Data extracts –
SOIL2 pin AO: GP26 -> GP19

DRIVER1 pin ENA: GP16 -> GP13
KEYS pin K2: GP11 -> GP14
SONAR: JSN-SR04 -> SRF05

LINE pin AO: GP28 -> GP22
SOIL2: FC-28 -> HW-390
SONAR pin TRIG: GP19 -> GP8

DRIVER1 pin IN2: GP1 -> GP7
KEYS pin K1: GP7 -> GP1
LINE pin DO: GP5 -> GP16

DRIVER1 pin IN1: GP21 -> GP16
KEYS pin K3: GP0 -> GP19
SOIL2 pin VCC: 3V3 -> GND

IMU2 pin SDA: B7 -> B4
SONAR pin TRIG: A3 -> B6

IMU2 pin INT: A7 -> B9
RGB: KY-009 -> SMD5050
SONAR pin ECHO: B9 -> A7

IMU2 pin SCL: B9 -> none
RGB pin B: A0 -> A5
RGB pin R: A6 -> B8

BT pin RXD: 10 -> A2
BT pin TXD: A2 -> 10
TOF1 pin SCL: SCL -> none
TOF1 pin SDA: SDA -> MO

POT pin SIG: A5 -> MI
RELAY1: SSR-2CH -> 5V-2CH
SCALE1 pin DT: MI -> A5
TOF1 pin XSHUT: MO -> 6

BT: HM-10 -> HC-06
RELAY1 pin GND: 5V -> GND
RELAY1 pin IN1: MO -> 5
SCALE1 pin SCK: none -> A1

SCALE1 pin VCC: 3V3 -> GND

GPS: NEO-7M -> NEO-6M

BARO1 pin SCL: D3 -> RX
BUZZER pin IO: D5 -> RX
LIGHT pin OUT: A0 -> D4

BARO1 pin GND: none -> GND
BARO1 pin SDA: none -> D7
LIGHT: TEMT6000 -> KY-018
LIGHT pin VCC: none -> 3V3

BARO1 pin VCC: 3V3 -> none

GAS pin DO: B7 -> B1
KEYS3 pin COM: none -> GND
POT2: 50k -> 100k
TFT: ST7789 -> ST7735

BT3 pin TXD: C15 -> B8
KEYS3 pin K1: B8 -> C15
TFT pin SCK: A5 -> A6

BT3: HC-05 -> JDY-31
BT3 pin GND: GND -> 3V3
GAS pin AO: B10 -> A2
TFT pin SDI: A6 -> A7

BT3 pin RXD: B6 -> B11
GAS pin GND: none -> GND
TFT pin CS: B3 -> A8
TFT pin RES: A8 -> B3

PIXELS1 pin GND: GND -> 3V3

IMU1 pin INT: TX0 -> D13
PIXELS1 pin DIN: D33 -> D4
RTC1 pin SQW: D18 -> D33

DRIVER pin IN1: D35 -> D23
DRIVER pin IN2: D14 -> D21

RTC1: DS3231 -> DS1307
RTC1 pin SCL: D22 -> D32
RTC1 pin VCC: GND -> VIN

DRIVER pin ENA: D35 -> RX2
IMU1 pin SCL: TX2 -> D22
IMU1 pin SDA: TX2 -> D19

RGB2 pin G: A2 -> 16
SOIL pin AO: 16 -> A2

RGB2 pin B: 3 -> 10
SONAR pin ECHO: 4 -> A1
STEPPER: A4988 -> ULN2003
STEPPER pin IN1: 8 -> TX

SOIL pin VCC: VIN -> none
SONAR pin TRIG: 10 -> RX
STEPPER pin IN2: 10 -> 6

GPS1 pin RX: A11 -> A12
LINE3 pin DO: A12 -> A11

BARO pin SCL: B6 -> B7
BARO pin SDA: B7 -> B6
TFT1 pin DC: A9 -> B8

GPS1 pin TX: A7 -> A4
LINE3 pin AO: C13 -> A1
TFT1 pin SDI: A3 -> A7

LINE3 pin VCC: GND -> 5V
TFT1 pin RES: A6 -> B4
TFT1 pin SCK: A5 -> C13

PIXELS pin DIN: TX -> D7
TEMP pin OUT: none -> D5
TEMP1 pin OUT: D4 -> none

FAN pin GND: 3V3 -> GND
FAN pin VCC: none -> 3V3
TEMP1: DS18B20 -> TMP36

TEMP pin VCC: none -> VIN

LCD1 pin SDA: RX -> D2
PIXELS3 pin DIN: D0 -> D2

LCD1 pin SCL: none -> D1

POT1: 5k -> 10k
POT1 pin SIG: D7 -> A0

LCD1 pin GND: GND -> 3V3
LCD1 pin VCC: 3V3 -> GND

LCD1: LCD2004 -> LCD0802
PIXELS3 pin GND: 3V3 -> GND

Work instructions –
Beginning at the first line of the records, give again each line exactly as written, ending with the line that contains "SONAR pin ECHO: B9 -> A7".

Answer box –
SOIL2 pin AO: GP26 -> GP19

DRIVER1 pin ENA: GP16 -> GP13
KEYS pin K2: GP11 -> GP14
SONAR: JSN-SR04 -> SRF05

LINE pin AO: GP28 -> GP22
SOIL2: FC-28 -> HW-390
SONAR pin TRIG: GP19 -> GP8

DRIVER1 pin IN2: GP1 -> GP7
KEYS pin K1: GP7 -> GP1
LINE pin DO: GP5 -> GP16

DRIVER1 pin IN1: GP21 -> GP16
KEYS pin K3: GP0 -> GP19
SOIL2 pin VCC: 3V3 -> GND

IMU2 pin SDA: B7 -> B4
SONAR pin TRIG: A3 -> B6

IMU2 pin INT: A7 -> B9
RGB: KY-009 -> SMD5050
SONAR pin ECHO: B9 -> A7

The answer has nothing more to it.